Your goal: From the entries that follow, gather each line holding the word "DGND".

Provided data:
====

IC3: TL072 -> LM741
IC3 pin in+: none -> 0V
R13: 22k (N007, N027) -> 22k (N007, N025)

====

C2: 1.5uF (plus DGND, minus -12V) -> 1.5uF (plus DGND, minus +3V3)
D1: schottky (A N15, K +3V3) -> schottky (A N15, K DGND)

====

Response box:
C2: 1.5uF (plus DGND, minus -12V) -> 1.5uF (plus DGND, minus +3V3)
D1: schottky (A N15, K +3V3) -> schottky (A N15, K DGND)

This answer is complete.